Start of MATERIAL FOR THIS EXERCISE
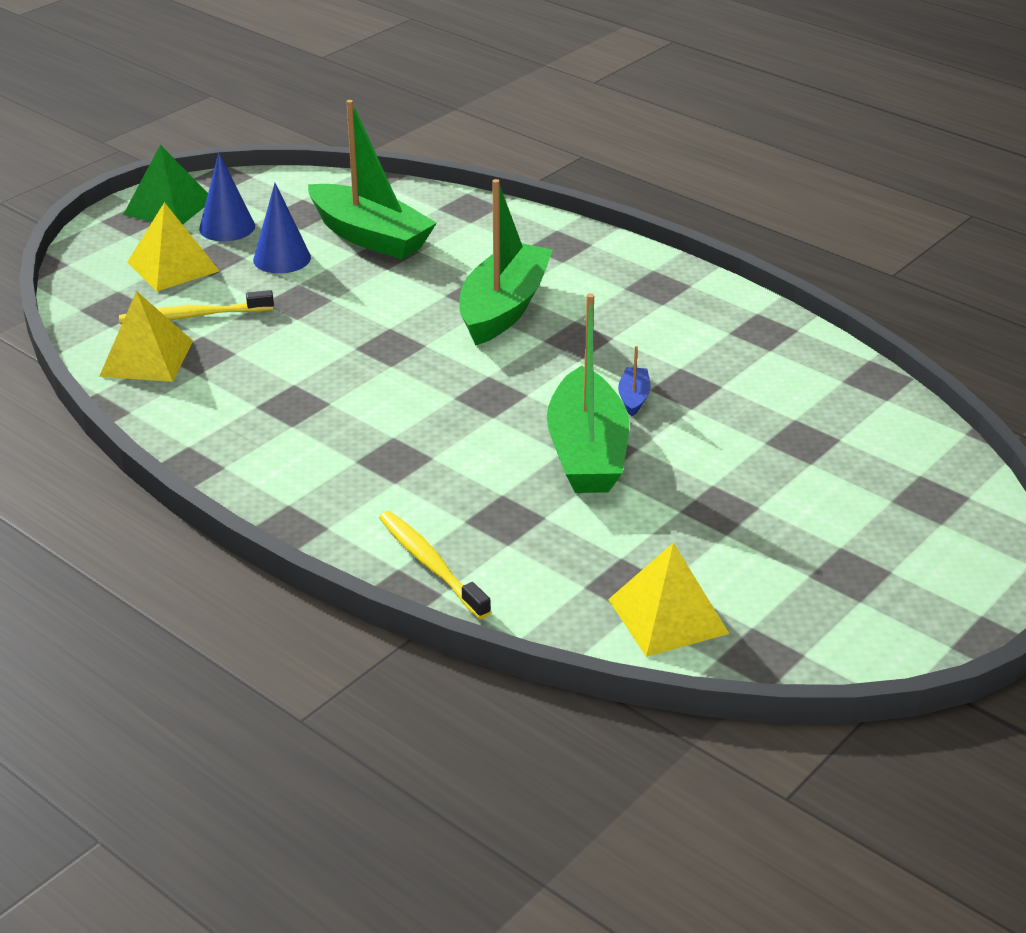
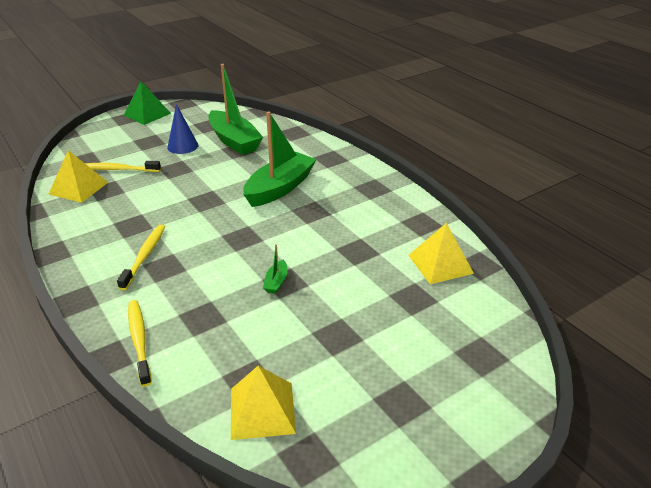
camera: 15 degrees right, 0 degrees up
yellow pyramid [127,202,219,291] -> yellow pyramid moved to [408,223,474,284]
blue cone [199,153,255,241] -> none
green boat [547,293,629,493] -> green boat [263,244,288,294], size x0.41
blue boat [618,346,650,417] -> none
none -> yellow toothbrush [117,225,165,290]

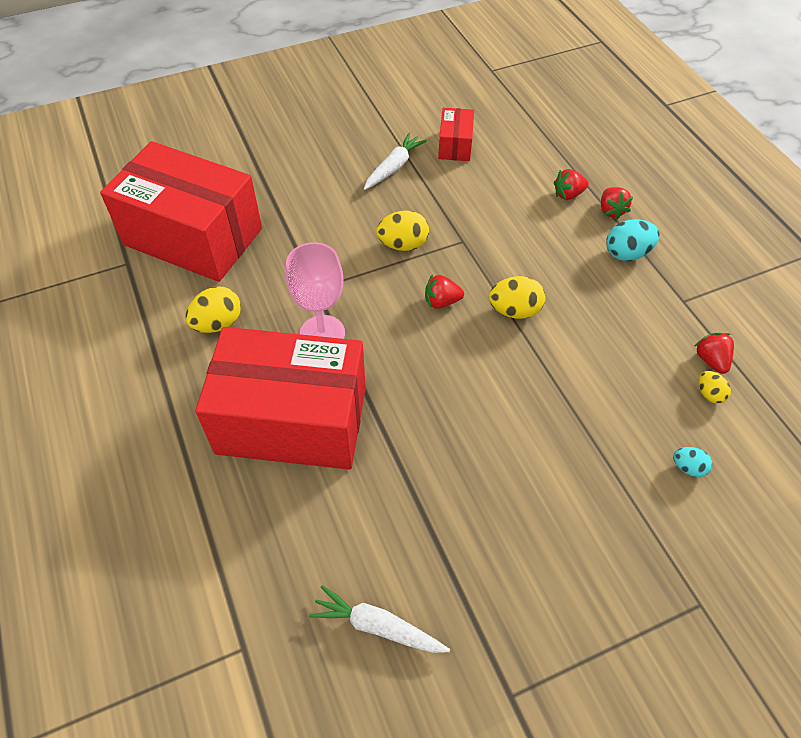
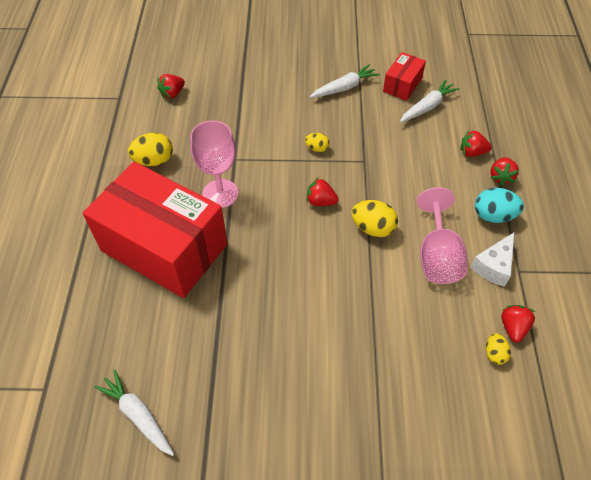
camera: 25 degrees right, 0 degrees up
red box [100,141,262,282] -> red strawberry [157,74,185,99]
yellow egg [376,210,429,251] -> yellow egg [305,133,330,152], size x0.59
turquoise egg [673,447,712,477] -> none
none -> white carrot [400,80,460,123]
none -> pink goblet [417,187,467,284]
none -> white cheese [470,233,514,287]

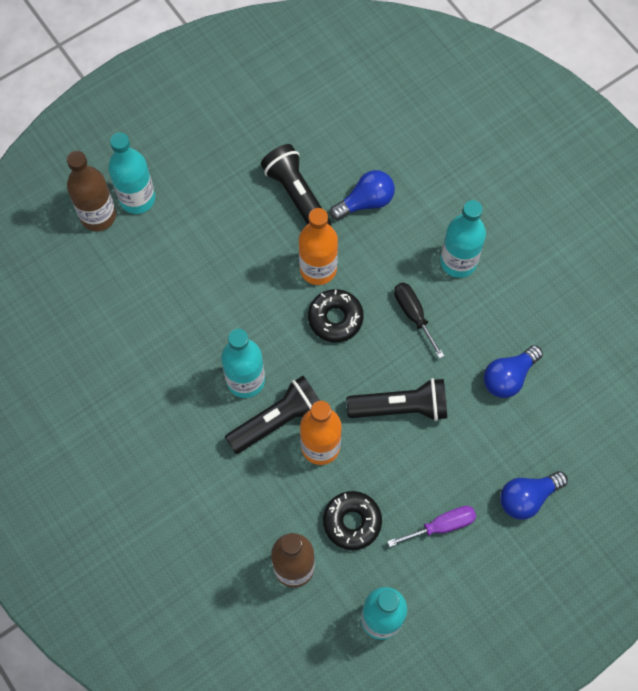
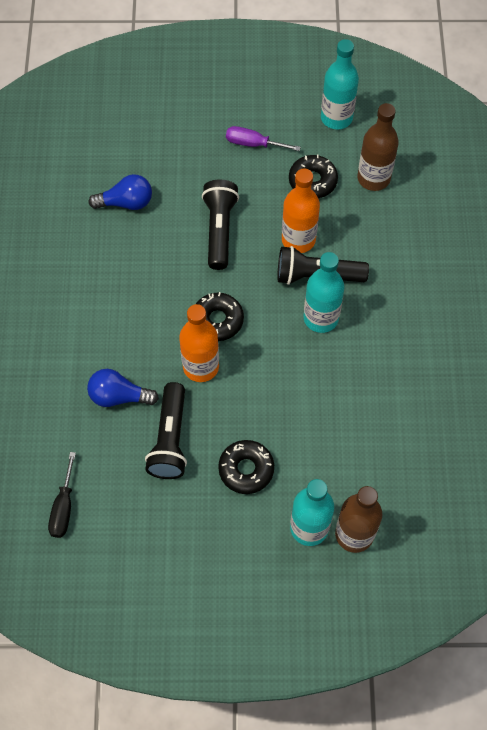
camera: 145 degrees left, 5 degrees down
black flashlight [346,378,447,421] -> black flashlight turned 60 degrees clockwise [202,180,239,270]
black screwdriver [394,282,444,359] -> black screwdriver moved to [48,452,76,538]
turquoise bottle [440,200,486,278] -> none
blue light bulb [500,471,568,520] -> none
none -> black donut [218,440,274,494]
End of MATERIAL FOR THIS EXERCISE
In the data above, retype exactly and only the lines between the one holding "red box [100,141,262,282]" and the one holding "none -> pink goblet [417,187,467,284]", inclusive.

**EXPECTED OUTPUT:**
red box [100,141,262,282] -> red strawberry [157,74,185,99]
yellow egg [376,210,429,251] -> yellow egg [305,133,330,152], size x0.59
turquoise egg [673,447,712,477] -> none
none -> white carrot [400,80,460,123]
none -> pink goblet [417,187,467,284]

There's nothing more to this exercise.